## ACTION ITEM
Across the whole listing, copy out every line that includes the string "DGND".

## DATA FOR REVIEW
⟨
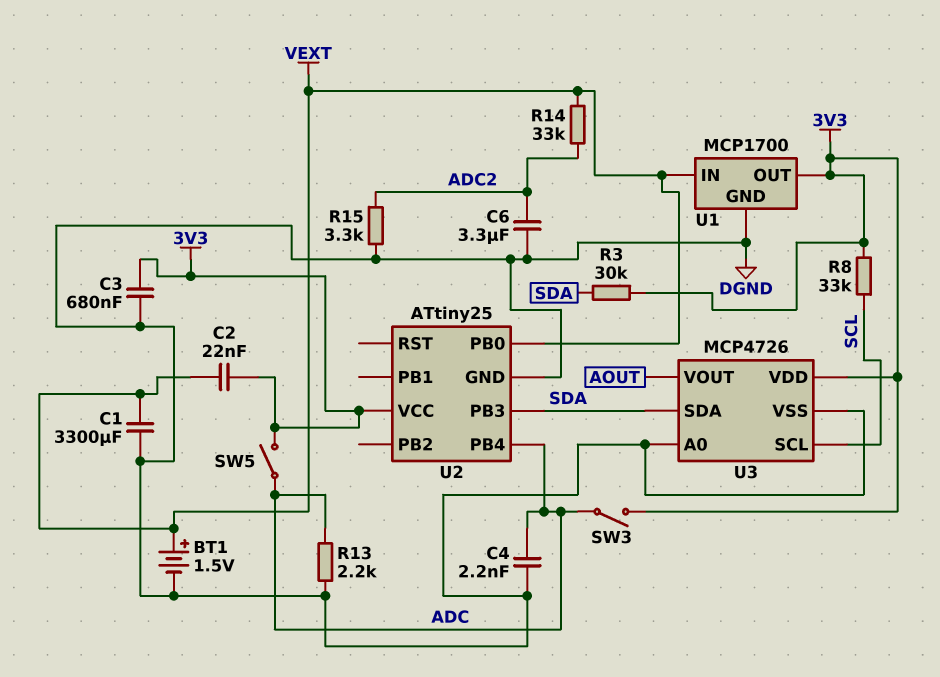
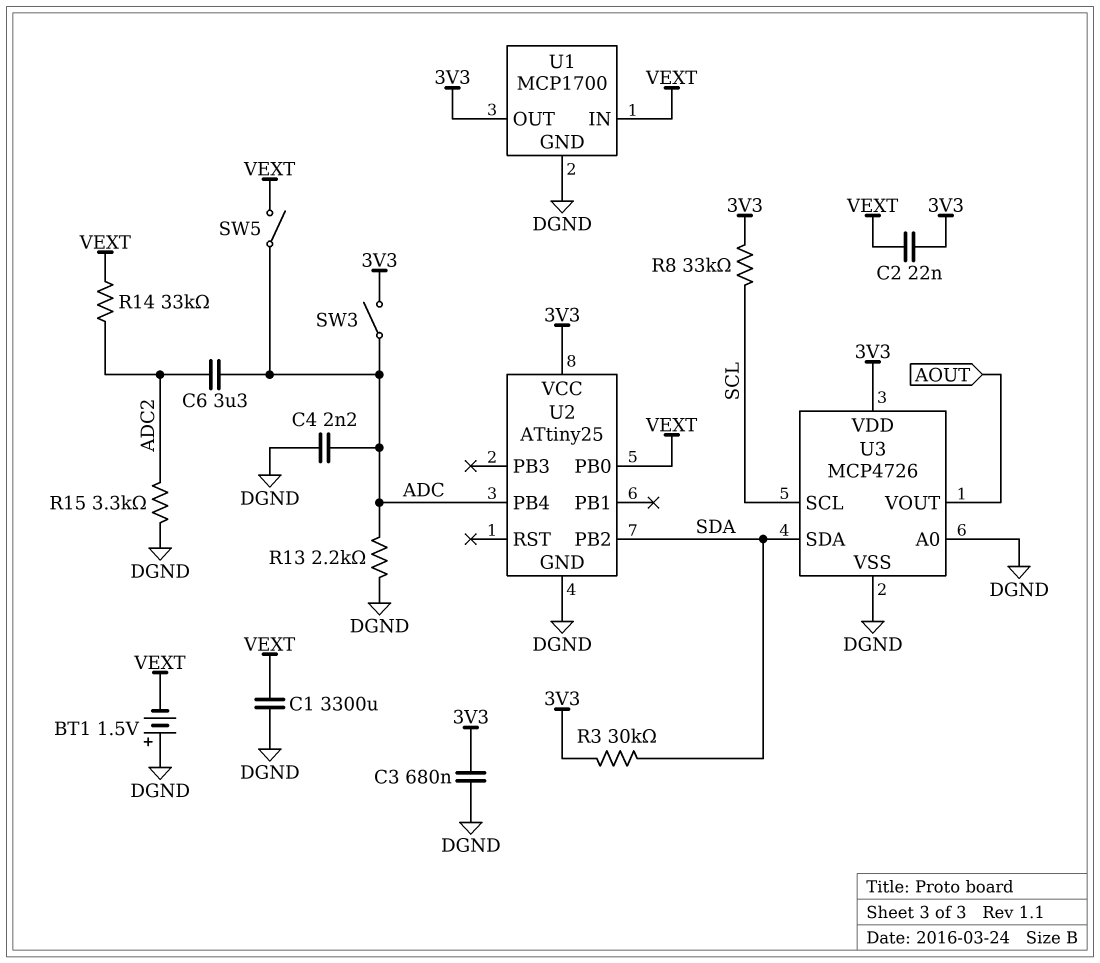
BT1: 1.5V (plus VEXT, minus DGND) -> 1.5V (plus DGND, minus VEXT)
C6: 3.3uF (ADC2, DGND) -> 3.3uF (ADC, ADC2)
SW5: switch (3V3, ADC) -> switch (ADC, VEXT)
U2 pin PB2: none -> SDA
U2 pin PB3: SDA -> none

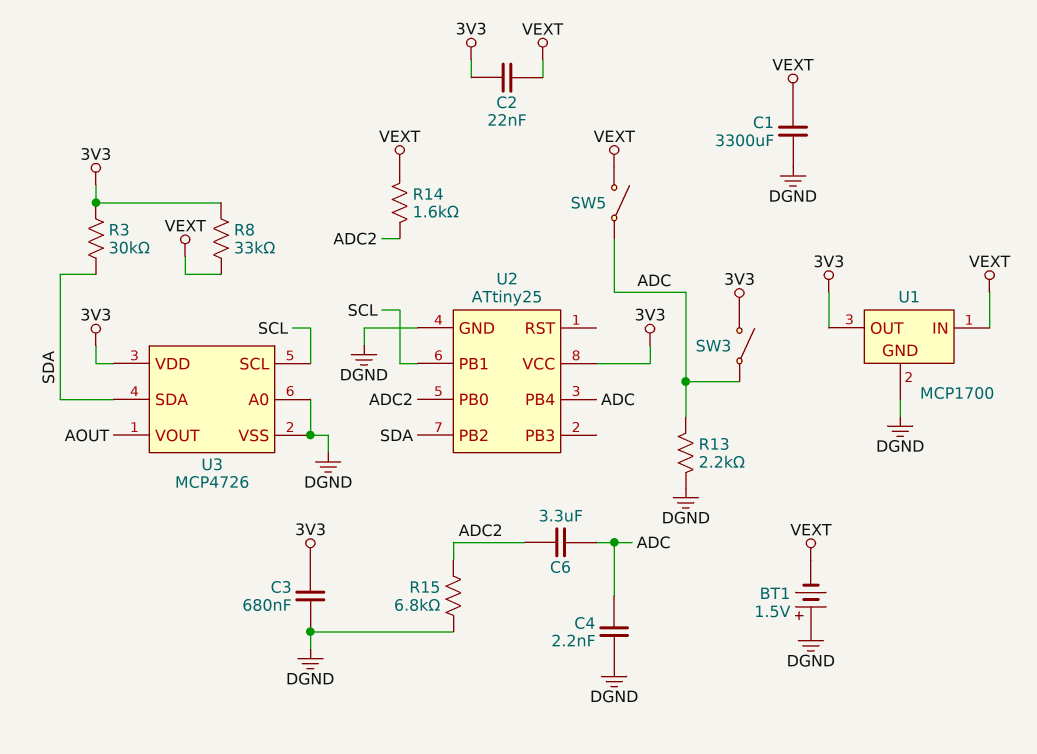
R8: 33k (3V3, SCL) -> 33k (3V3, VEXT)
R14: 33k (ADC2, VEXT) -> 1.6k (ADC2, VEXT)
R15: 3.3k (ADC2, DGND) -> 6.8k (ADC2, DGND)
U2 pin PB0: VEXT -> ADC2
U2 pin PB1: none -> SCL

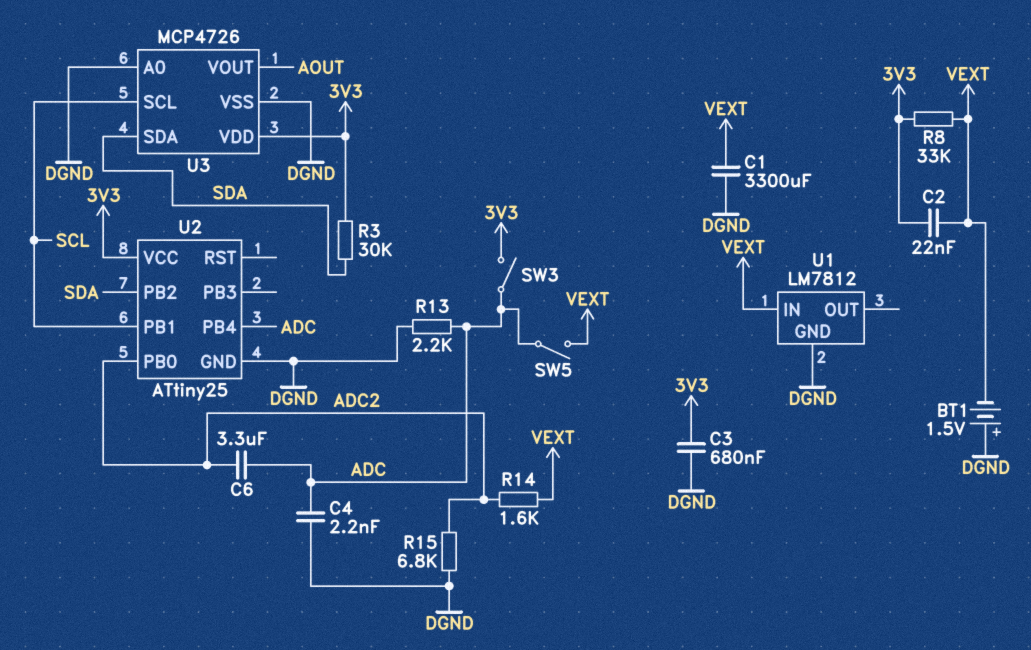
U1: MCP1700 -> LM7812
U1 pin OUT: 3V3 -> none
⟩
## EXERCISE ANSWER
BT1: 1.5V (plus VEXT, minus DGND) -> 1.5V (plus DGND, minus VEXT)
C6: 3.3uF (ADC2, DGND) -> 3.3uF (ADC, ADC2)
R15: 3.3k (ADC2, DGND) -> 6.8k (ADC2, DGND)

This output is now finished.